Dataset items
----------------

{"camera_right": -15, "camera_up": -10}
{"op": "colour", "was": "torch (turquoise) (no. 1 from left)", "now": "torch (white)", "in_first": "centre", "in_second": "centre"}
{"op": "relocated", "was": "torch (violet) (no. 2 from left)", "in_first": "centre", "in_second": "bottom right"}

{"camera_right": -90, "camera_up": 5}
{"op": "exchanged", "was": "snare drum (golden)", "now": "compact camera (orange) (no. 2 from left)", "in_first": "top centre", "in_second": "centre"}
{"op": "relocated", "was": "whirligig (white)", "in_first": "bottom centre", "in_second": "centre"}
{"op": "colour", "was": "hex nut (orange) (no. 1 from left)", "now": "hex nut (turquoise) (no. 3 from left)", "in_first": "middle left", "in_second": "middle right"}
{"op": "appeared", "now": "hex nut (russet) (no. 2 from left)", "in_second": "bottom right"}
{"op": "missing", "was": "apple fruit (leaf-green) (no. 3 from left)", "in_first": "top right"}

----------------

__WHAT YOU ARE ASKED TO DO__.
Exactly as written, please reproduce the lines from the first line of the data to the line containing "(turquoise) (no. 1", inclusive, and nothing else.

__OUTPUT OF THE TASK__.
{"camera_right": -15, "camera_up": -10}
{"op": "colour", "was": "torch (turquoise) (no. 1 from left)", "now": "torch (white)", "in_first": "centre", "in_second": "centre"}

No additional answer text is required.